What the task requires
Copy out every line of the data that has the word "pink" somewhere in it.

Saved entries
..............................
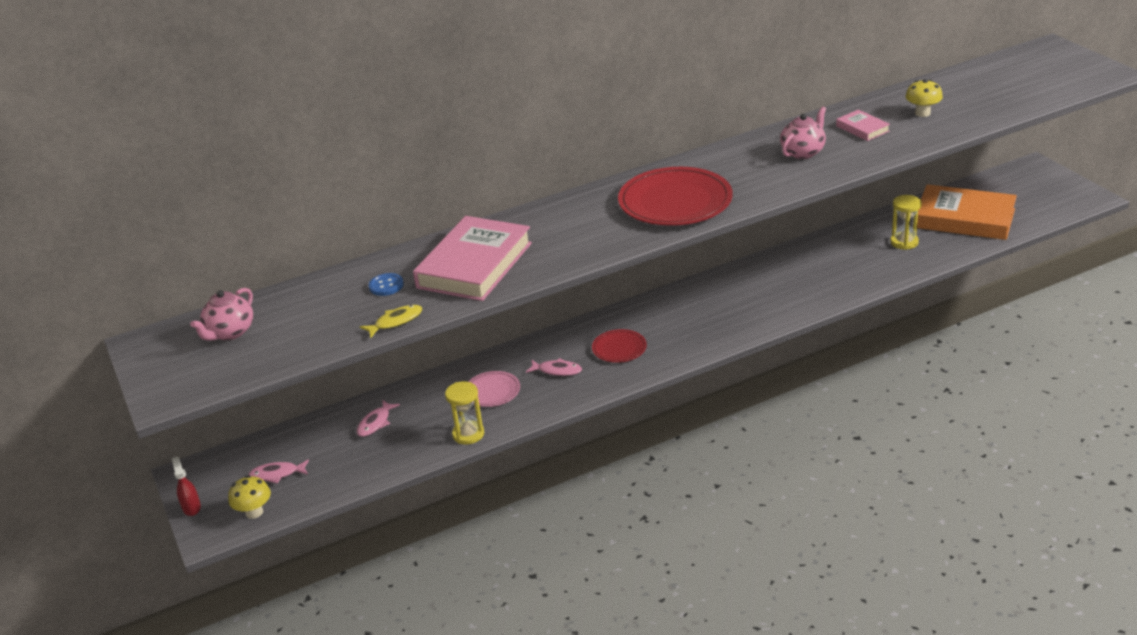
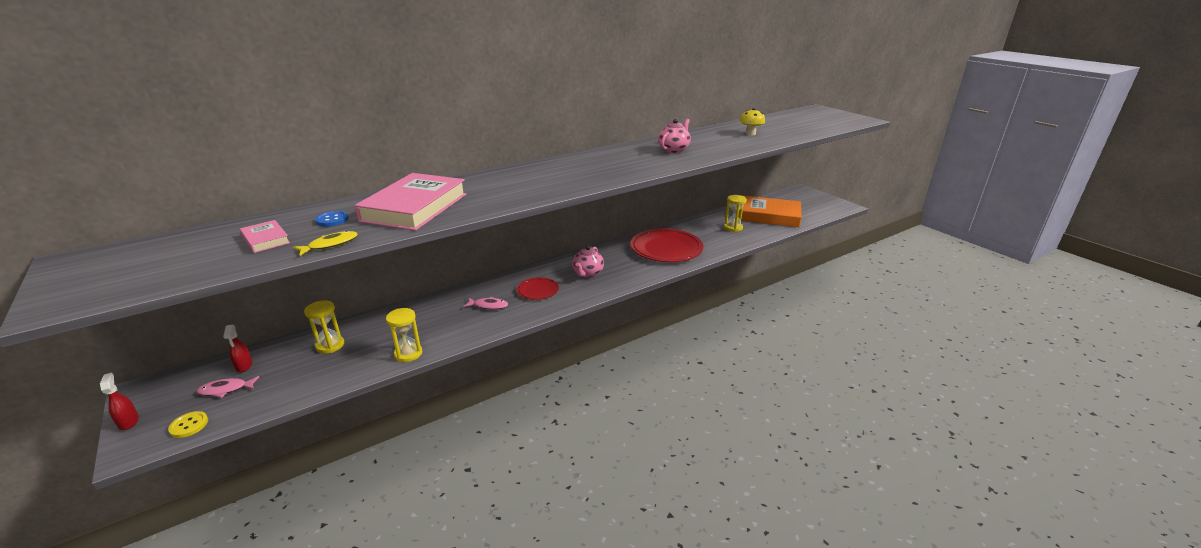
camera: 10 degrees left, 5 degrees down
(230, 332) = (165, 252): pink teapot -> pink teapot (587, 273)
(254, 512) = (189, 425): yellow mushroom -> yellow button
(286, 447) = (244, 366): none -> red spray bottle
(375, 423) = (330, 345): pink fish -> yellow hourglass
(492, 391) = (434, 321): pink plate -> none
(675, 202) = (582, 173): red plate -> red plate (666, 249)
(862, 128) = (712, 140): pink book -> pink book (266, 239)

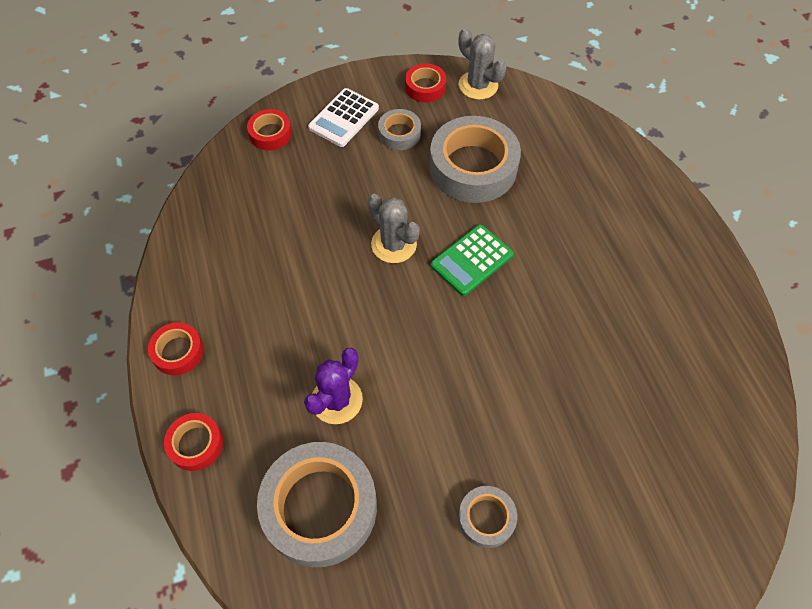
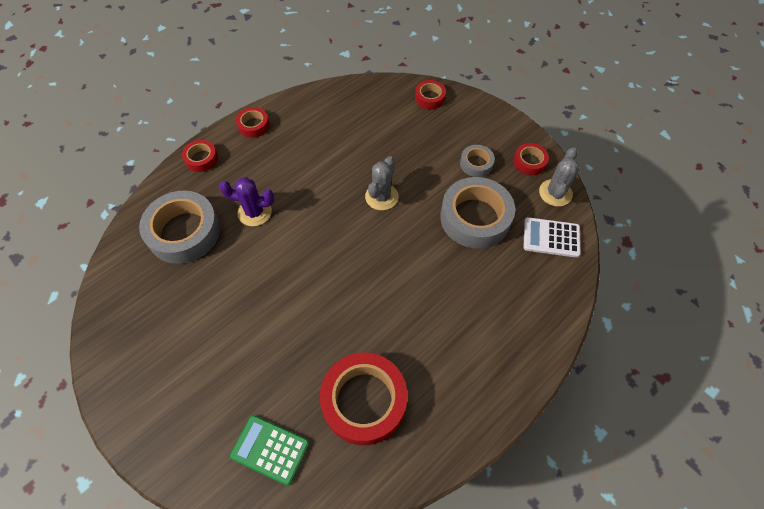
camera: 65 degrees right, 0 degrees up
(344, 118) = (468, 128): white calculator -> white calculator (551, 238)
(471, 260) = (393, 246): green calculator -> green calculator (270, 449)
(486, 518) = (206, 323): grey tape -> none
(658, 367) = (364, 401): none -> red tape

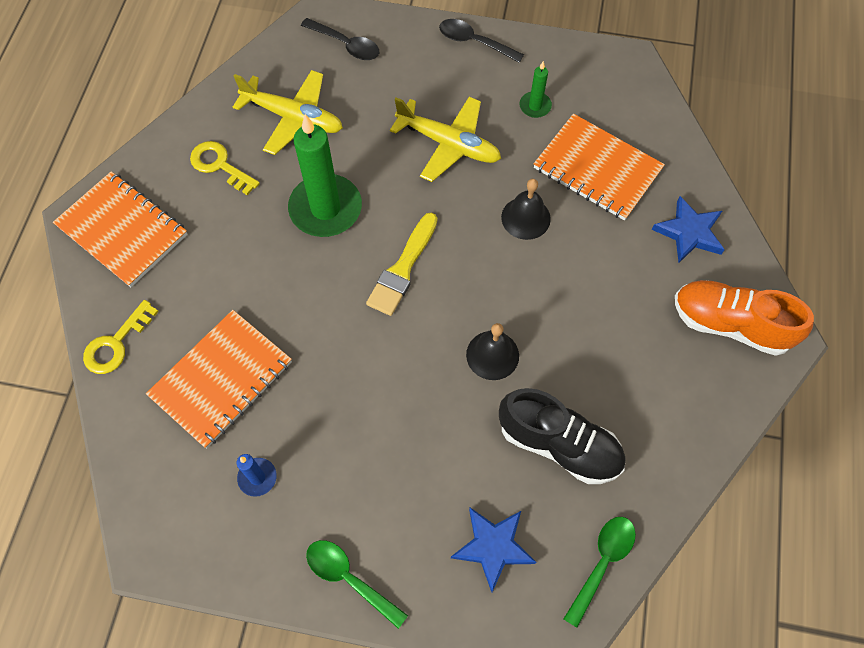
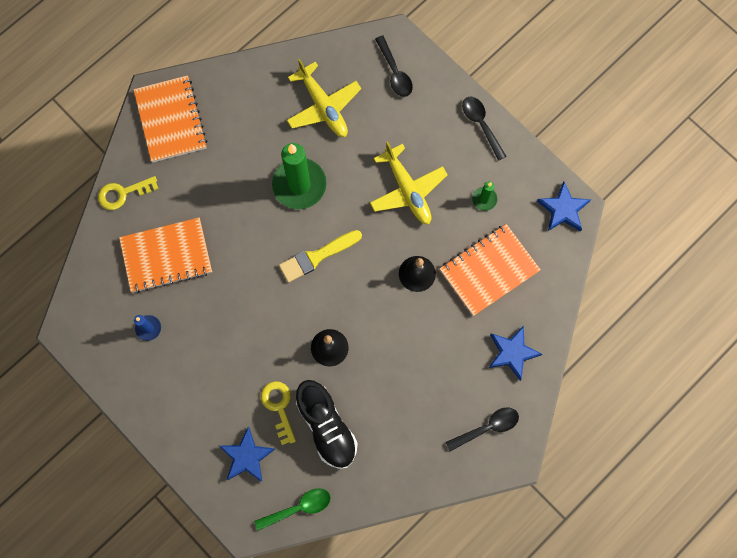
camera: 35 degrees right, 10 degrees up
(220, 165) = (256, 112): yellow key -> yellow key (279, 407)
(349, 578) = (159, 418): green spoon -> none
(597, 169) = (489, 270): orange notebook -> orange notebook turned 75 degrees clockwise
(620, 69) = (563, 209): none -> blue star
(730, 324) = (487, 427): orange shoe -> black spoon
..............................
Answer space
(230, 332) = (165, 252): pink teapot -> pink teapot (587, 273)
(375, 423) = (330, 345): pink fish -> yellow hourglass
(492, 391) = (434, 321): pink plate -> none
(862, 128) = (712, 140): pink book -> pink book (266, 239)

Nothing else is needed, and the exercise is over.